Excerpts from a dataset
#####

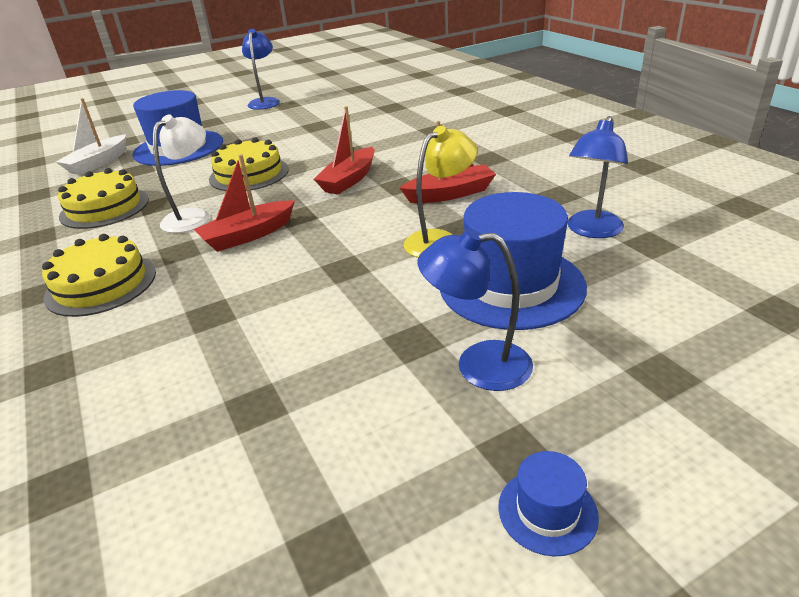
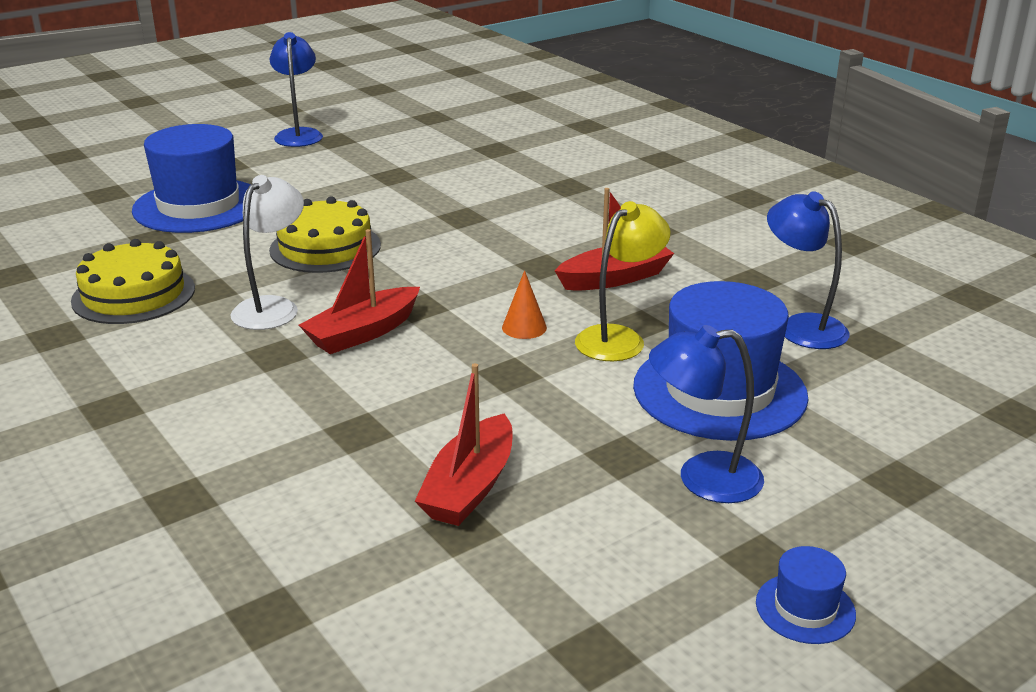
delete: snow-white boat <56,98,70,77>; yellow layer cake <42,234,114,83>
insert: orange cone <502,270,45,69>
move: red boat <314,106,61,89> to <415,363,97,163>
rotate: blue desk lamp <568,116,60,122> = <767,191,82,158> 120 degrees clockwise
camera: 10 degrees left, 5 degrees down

#####

> _WHAT YOU NEED TO DO_
When you copy the data, keep every line exact and drop the pictures.

> _FINAL ANSWER_
delete: snow-white boat <56,98,70,77>; yellow layer cake <42,234,114,83>
insert: orange cone <502,270,45,69>
move: red boat <314,106,61,89> to <415,363,97,163>
rotate: blue desk lamp <568,116,60,122> = <767,191,82,158> 120 degrees clockwise
camera: 10 degrees left, 5 degrees down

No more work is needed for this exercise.